ACTION ITEM: Your response should be a copy of each line in the listing below that includes the word "brown".
BEGIN DATA FOR THIS EXERCISE
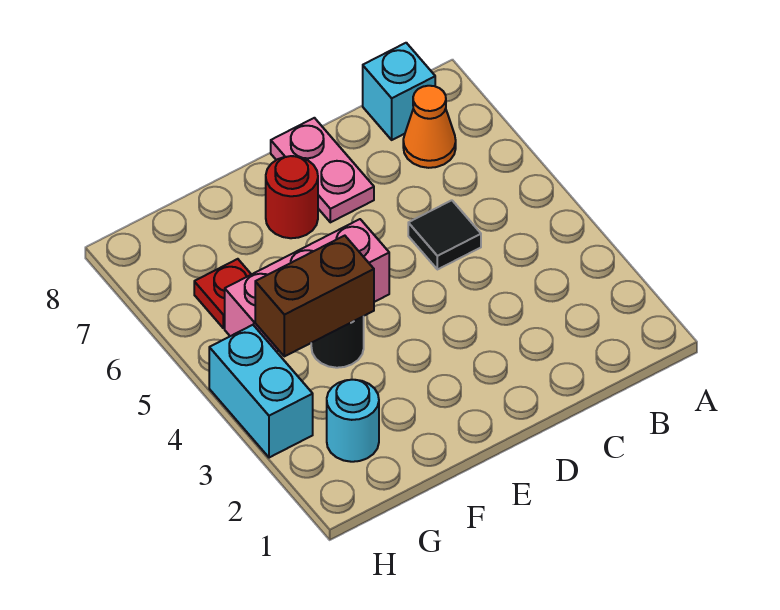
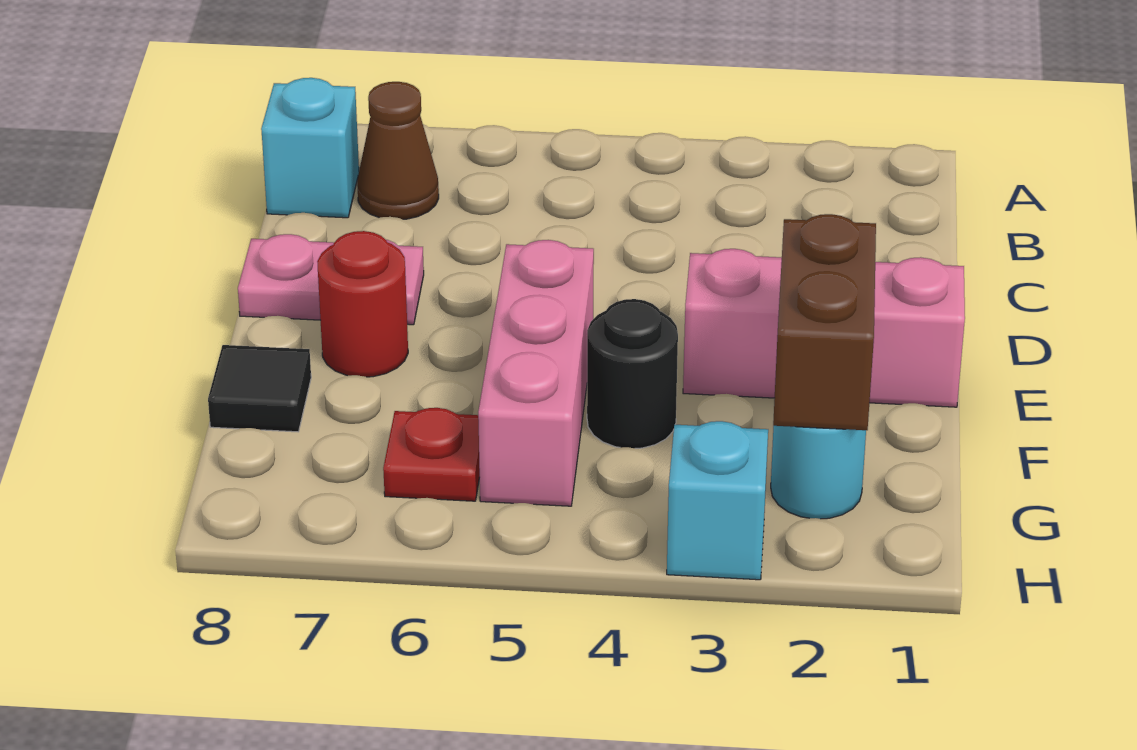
orange cone B7 level 1 -> brown cone B7 level 1
black tile C5 level 1 -> black tile F8 level 1
none -> pink brick E1:E3 level 1
brown brick F4:G4 level 2 -> brown brick F2:G2 level 2
cyan brick H3:H4 level 1 -> cyan brick H3 level 1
END DATA FOR THIS EXERCISE
ANSWER FOR THIS EXERCISE:
orange cone B7 level 1 -> brown cone B7 level 1
brown brick F4:G4 level 2 -> brown brick F2:G2 level 2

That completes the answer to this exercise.